» **Before-and-after object listings**:
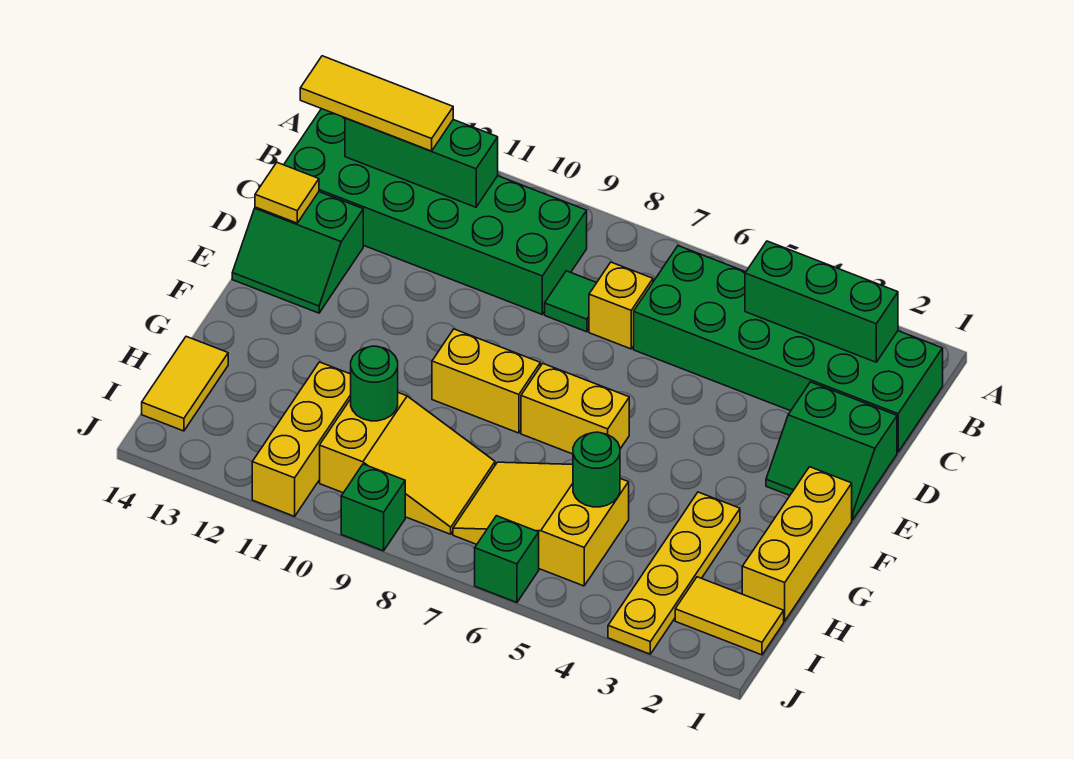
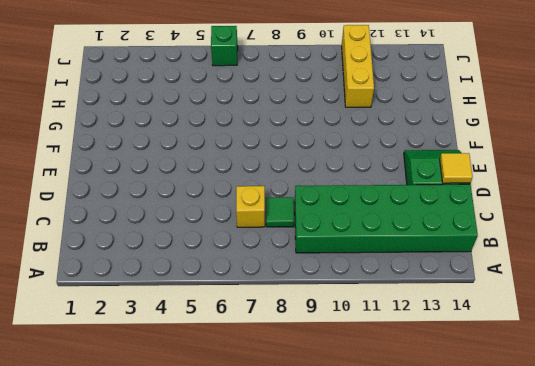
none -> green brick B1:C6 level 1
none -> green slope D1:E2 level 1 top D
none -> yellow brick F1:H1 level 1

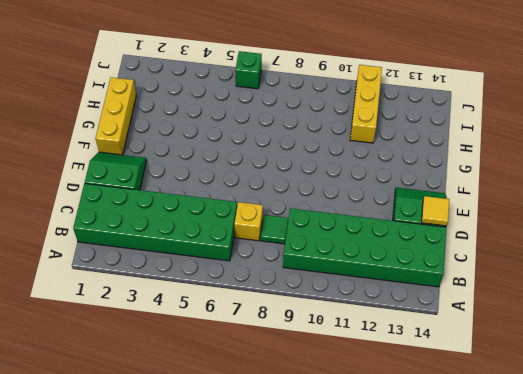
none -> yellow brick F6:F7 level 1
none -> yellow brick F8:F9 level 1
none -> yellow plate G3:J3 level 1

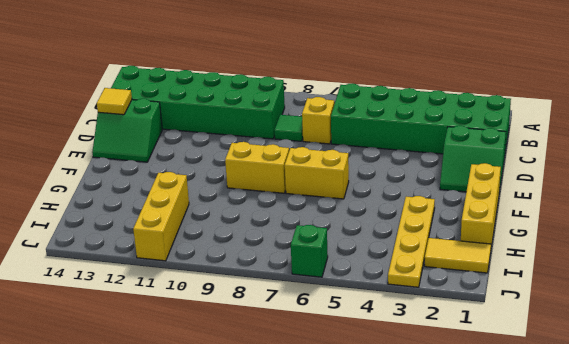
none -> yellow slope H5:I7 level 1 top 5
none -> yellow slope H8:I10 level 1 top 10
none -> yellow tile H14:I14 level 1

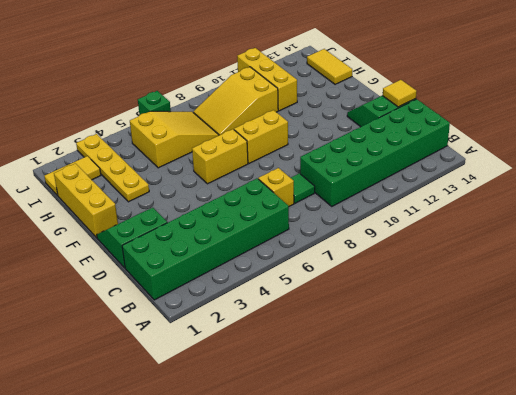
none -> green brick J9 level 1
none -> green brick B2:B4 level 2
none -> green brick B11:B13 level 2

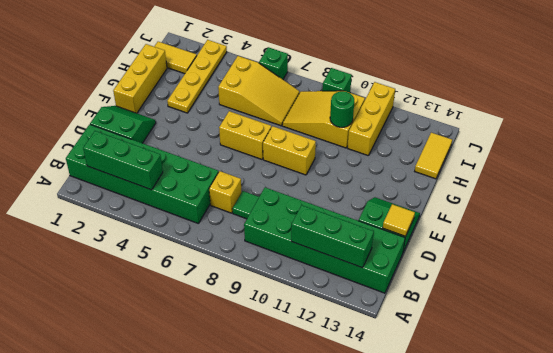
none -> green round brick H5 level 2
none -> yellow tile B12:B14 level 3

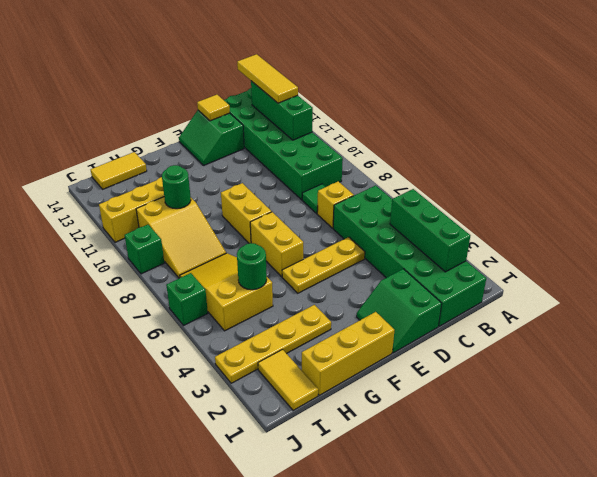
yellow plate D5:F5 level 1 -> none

==

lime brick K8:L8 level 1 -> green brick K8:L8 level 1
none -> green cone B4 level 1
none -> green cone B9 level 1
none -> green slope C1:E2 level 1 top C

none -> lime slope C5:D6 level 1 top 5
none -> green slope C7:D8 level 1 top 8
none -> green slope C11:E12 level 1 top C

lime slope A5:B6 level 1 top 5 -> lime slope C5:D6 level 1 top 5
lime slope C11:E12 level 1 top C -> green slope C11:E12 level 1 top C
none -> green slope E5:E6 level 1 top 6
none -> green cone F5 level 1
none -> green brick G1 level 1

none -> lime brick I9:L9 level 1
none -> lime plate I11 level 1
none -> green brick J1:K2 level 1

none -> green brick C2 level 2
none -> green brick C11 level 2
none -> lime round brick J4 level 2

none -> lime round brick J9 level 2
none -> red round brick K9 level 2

==

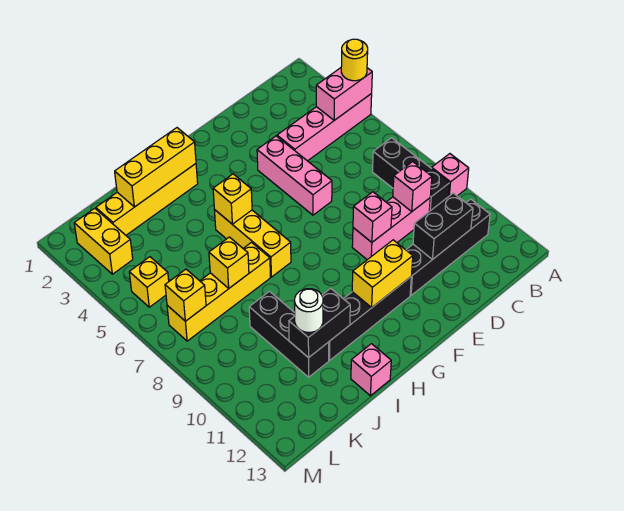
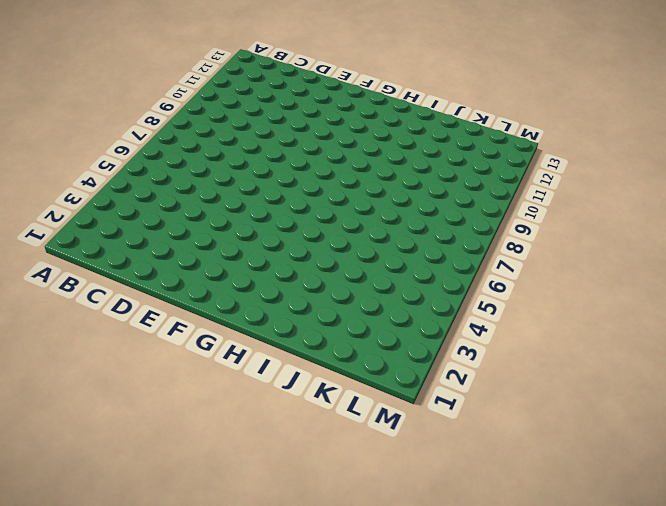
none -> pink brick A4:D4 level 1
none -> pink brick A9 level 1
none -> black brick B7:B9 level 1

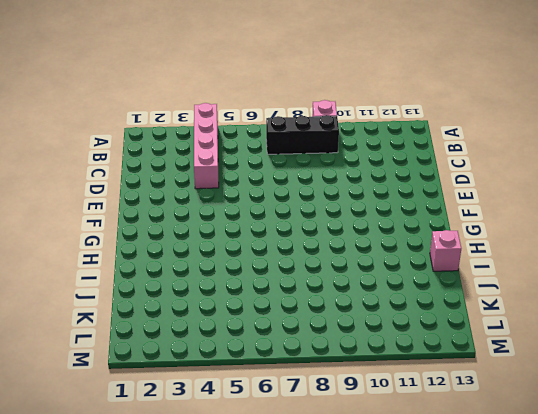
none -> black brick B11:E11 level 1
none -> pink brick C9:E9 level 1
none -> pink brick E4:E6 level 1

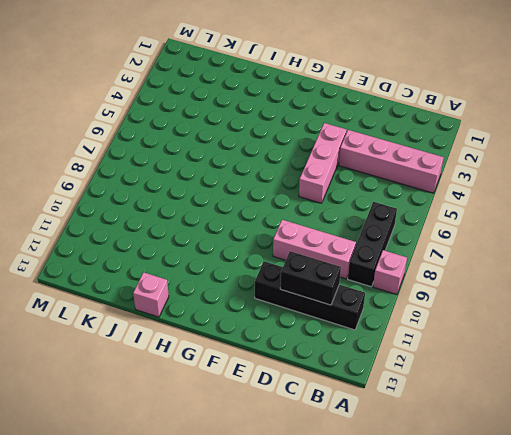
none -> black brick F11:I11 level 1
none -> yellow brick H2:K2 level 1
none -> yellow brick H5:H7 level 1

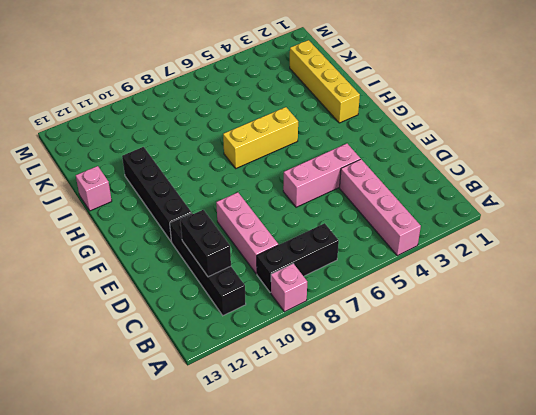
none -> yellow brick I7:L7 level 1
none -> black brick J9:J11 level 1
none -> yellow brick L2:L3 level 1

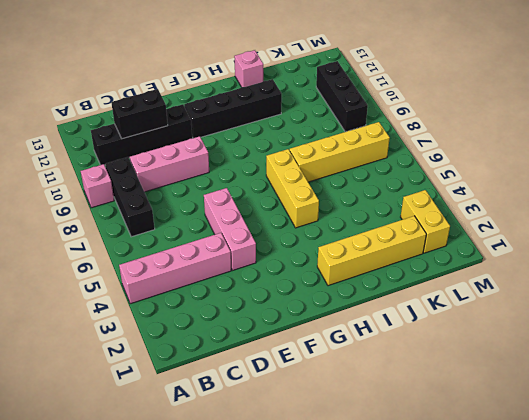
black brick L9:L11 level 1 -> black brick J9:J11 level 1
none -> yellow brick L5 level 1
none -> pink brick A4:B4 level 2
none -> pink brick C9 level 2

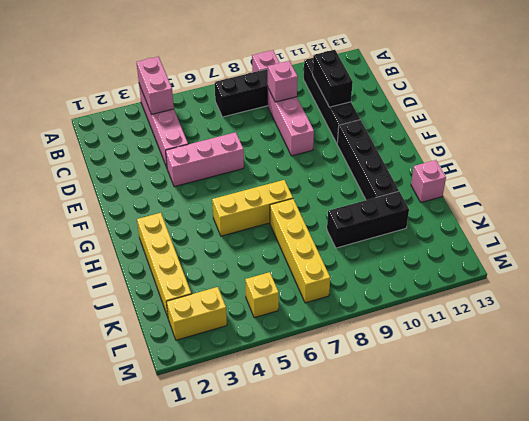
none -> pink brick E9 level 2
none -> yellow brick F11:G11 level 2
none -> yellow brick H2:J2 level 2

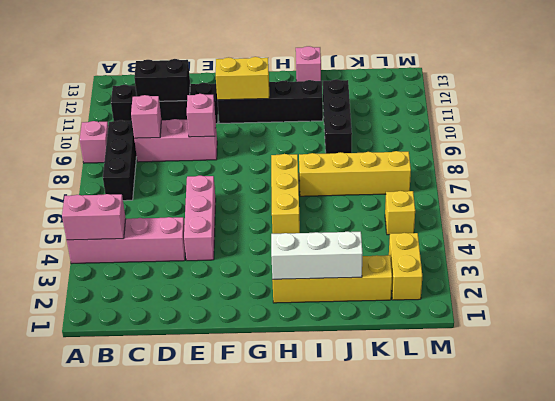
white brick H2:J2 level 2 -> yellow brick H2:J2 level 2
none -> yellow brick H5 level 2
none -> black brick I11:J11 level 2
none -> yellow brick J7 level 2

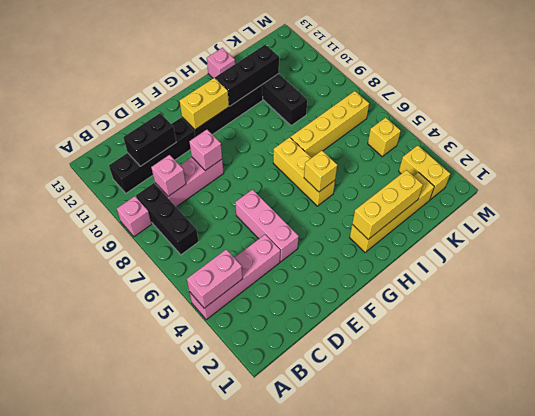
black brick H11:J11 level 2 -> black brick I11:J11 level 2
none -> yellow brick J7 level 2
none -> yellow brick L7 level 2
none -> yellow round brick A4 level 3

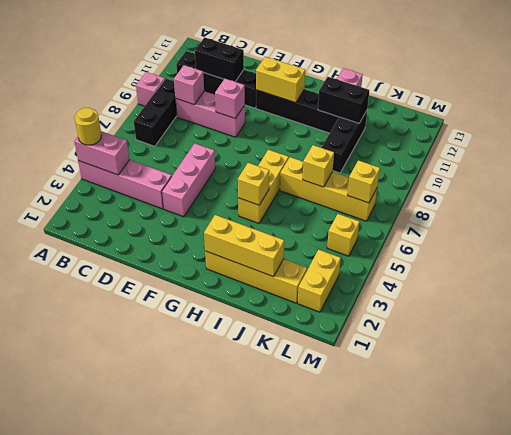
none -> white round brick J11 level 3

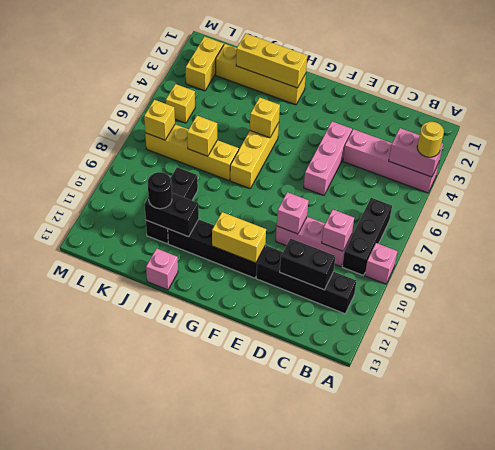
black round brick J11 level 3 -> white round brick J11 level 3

» **What is being asked**: With the pictures omitted, copy the entries above exactly from the line containing "none -> yellow slope H8:I10 level 1 top 10" through the line containing "yellow plate D5:F5 level 1 -> none", both lines included.

» **Result for this exercise**:
none -> yellow slope H8:I10 level 1 top 10
none -> yellow tile H14:I14 level 1

none -> green brick J9 level 1
none -> green brick B2:B4 level 2
none -> green brick B11:B13 level 2

none -> green round brick H5 level 2
none -> yellow tile B12:B14 level 3

yellow plate D5:F5 level 1 -> none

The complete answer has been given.